→ **What you should do**
Repeat the listing below in full, keeping each word as given.

——

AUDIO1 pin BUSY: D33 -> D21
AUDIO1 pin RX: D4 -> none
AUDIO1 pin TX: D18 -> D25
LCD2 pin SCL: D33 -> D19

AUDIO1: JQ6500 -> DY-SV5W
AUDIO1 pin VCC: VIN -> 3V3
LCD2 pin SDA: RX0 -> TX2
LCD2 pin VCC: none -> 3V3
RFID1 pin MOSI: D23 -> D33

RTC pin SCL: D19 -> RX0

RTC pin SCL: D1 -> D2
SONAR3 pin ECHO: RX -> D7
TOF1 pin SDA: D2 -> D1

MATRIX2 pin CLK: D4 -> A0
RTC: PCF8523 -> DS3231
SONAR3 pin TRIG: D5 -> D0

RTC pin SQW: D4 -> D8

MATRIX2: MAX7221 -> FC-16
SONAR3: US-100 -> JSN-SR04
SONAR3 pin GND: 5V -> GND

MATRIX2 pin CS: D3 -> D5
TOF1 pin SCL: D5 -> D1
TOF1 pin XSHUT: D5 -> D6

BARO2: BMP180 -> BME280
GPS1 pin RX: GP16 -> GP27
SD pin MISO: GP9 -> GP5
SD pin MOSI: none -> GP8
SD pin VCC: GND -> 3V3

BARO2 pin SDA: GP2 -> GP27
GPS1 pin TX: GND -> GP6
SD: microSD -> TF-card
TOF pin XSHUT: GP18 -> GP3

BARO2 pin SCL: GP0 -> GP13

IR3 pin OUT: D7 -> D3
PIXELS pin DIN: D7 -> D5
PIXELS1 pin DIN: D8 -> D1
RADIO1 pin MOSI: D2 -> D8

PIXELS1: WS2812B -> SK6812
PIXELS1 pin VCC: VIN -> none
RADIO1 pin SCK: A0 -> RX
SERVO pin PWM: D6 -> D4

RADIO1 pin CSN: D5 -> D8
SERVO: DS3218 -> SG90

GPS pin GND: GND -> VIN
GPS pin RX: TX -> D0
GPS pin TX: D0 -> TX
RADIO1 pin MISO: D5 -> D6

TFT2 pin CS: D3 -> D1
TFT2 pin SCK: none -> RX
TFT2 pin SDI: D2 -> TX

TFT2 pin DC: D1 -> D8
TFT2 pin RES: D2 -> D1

——

→ **Answer space**
AUDIO1 pin BUSY: D33 -> D21
AUDIO1 pin RX: D4 -> none
AUDIO1 pin TX: D18 -> D25
LCD2 pin SCL: D33 -> D19

AUDIO1: JQ6500 -> DY-SV5W
AUDIO1 pin VCC: VIN -> 3V3
LCD2 pin SDA: RX0 -> TX2
LCD2 pin VCC: none -> 3V3
RFID1 pin MOSI: D23 -> D33

RTC pin SCL: D19 -> RX0

RTC pin SCL: D1 -> D2
SONAR3 pin ECHO: RX -> D7
TOF1 pin SDA: D2 -> D1

MATRIX2 pin CLK: D4 -> A0
RTC: PCF8523 -> DS3231
SONAR3 pin TRIG: D5 -> D0

RTC pin SQW: D4 -> D8

MATRIX2: MAX7221 -> FC-16
SONAR3: US-100 -> JSN-SR04
SONAR3 pin GND: 5V -> GND

MATRIX2 pin CS: D3 -> D5
TOF1 pin SCL: D5 -> D1
TOF1 pin XSHUT: D5 -> D6

BARO2: BMP180 -> BME280
GPS1 pin RX: GP16 -> GP27
SD pin MISO: GP9 -> GP5
SD pin MOSI: none -> GP8
SD pin VCC: GND -> 3V3

BARO2 pin SDA: GP2 -> GP27
GPS1 pin TX: GND -> GP6
SD: microSD -> TF-card
TOF pin XSHUT: GP18 -> GP3

BARO2 pin SCL: GP0 -> GP13

IR3 pin OUT: D7 -> D3
PIXELS pin DIN: D7 -> D5
PIXELS1 pin DIN: D8 -> D1
RADIO1 pin MOSI: D2 -> D8

PIXELS1: WS2812B -> SK6812
PIXELS1 pin VCC: VIN -> none
RADIO1 pin SCK: A0 -> RX
SERVO pin PWM: D6 -> D4

RADIO1 pin CSN: D5 -> D8
SERVO: DS3218 -> SG90

GPS pin GND: GND -> VIN
GPS pin RX: TX -> D0
GPS pin TX: D0 -> TX
RADIO1 pin MISO: D5 -> D6

TFT2 pin CS: D3 -> D1
TFT2 pin SCK: none -> RX
TFT2 pin SDI: D2 -> TX

TFT2 pin DC: D1 -> D8
TFT2 pin RES: D2 -> D1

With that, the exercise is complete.